Requirement — The response should consist of the data below, copied exactly, with no pictures in it.

Given records —
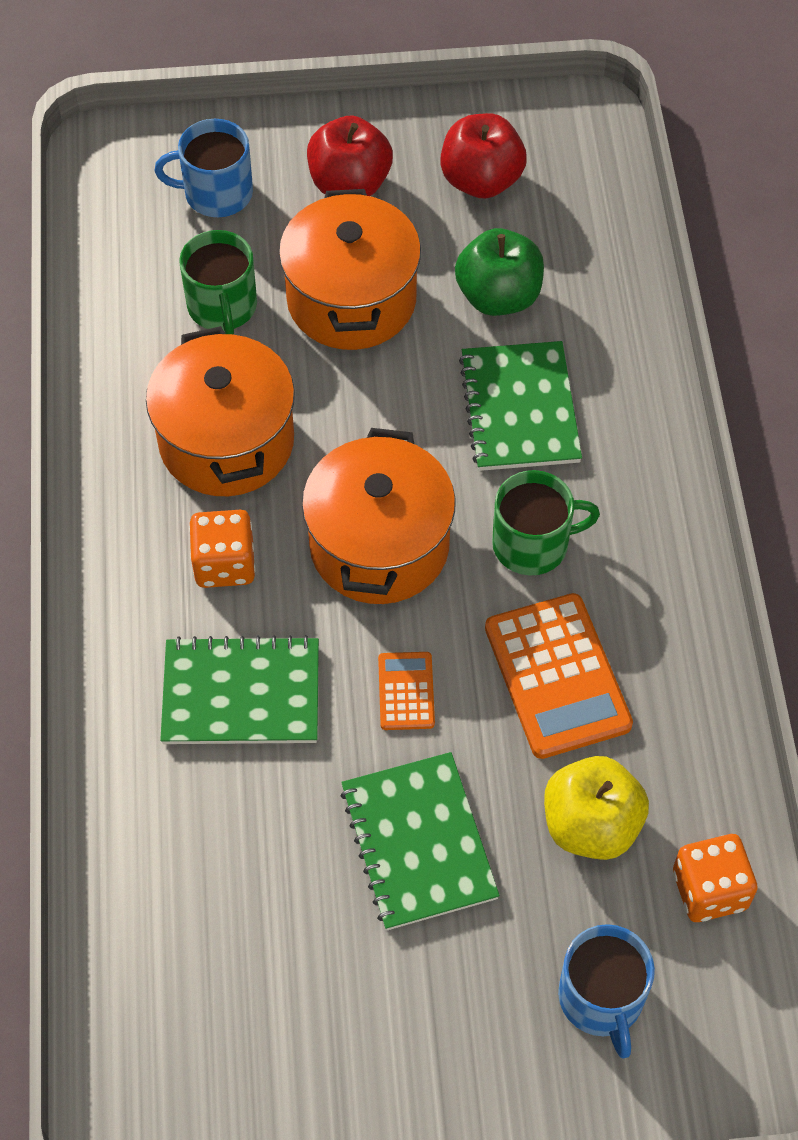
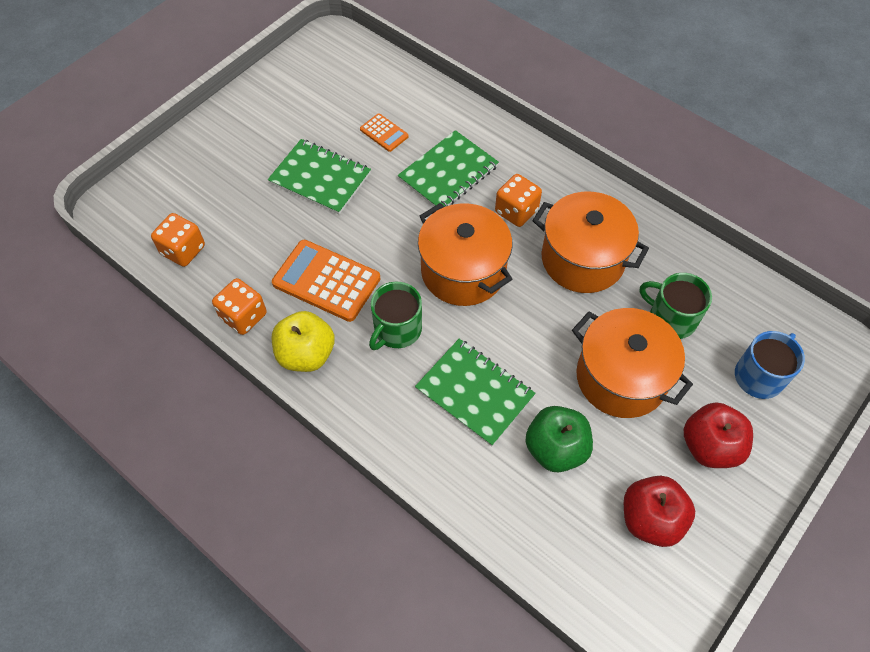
camera: 135 degrees right, 0 degrees up
(406, 691) = (384, 224): orange calculator -> orange calculator (384, 133)
(591, 825) = (256, 236): yellow apple -> yellow apple (306, 354)
(601, 998) = (197, 183): blue mug -> none
(703, 717) = (243, 316): none -> orange dice

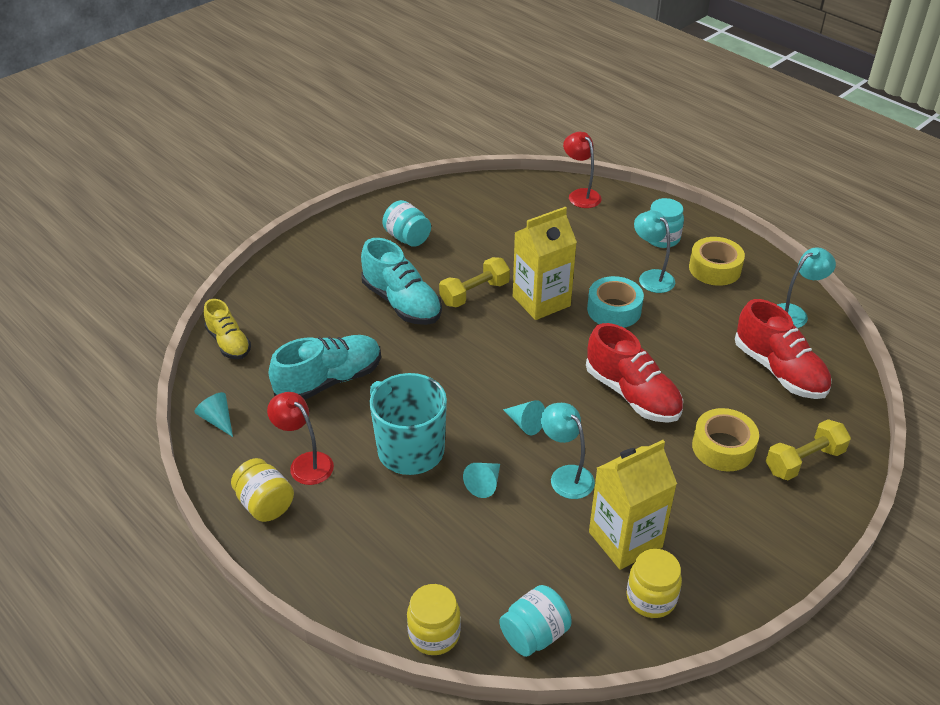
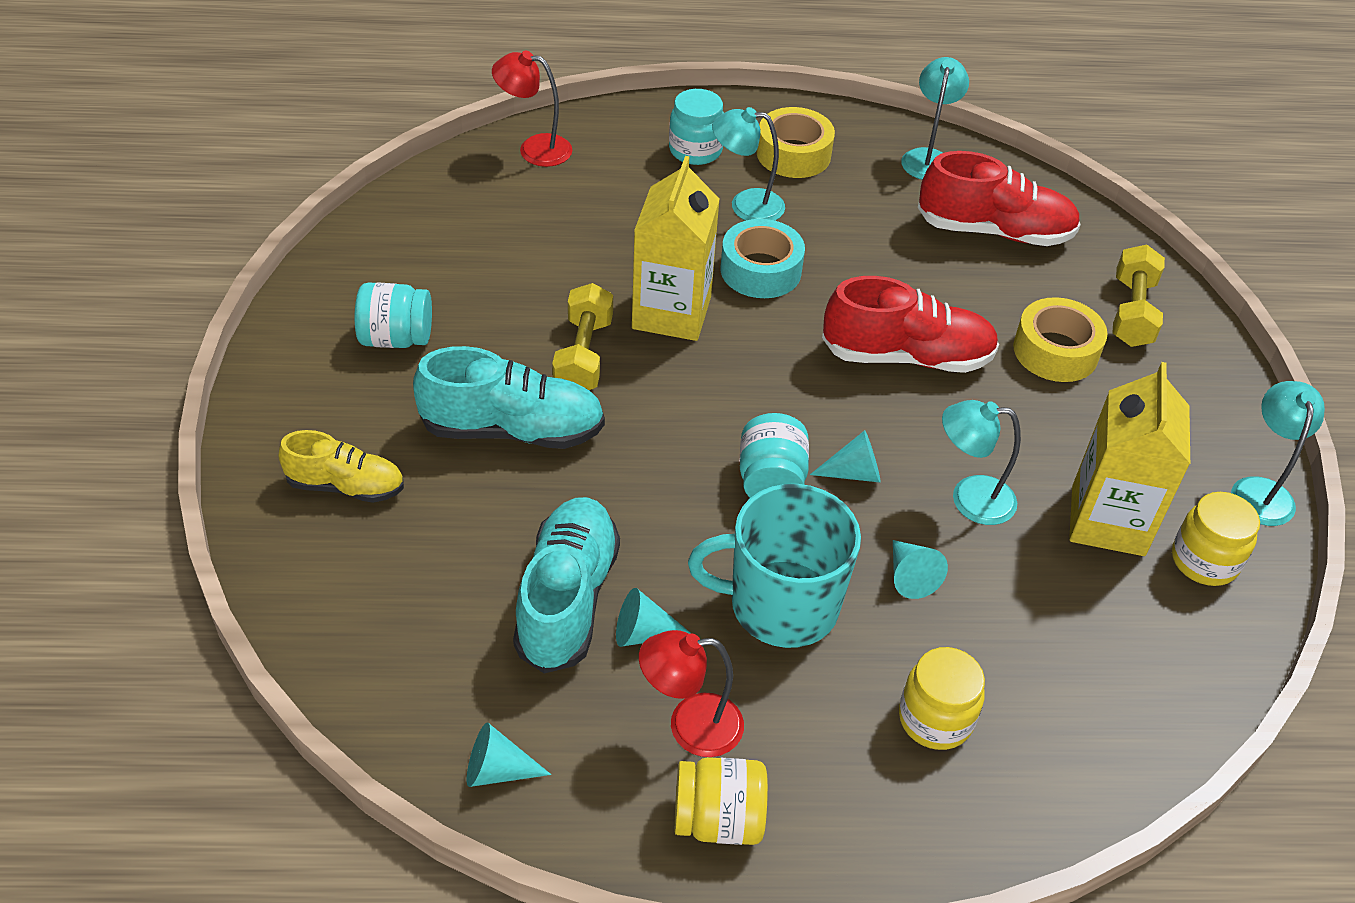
camera: 50 degrees left, 5 degrees up
(229, 343) = (355, 656): yellow shoe -> yellow shoe (346, 486)
(339, 416) = (644, 633): none -> turquoise cone
(434, 634) = (1093, 786): yellow jar -> yellow jar (935, 719)
(534, 634) = (1171, 694): turquoise jar -> turquoise jar (771, 480)
(742, 595) = (1260, 490): none -> turquoise lamp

Your response —
camera: 135 degrees right, 0 degrees up
(406, 691) = (384, 224): orange calculator -> orange calculator (384, 133)
(591, 825) = (256, 236): yellow apple -> yellow apple (306, 354)
(601, 998) = (197, 183): blue mug -> none
(703, 717) = (243, 316): none -> orange dice

camera: 50 degrees left, 5 degrees up
(229, 343) = (355, 656): yellow shoe -> yellow shoe (346, 486)
(339, 416) = (644, 633): none -> turquoise cone
(434, 634) = (1093, 786): yellow jar -> yellow jar (935, 719)
(534, 634) = (1171, 694): turquoise jar -> turquoise jar (771, 480)
(742, 595) = (1260, 490): none -> turquoise lamp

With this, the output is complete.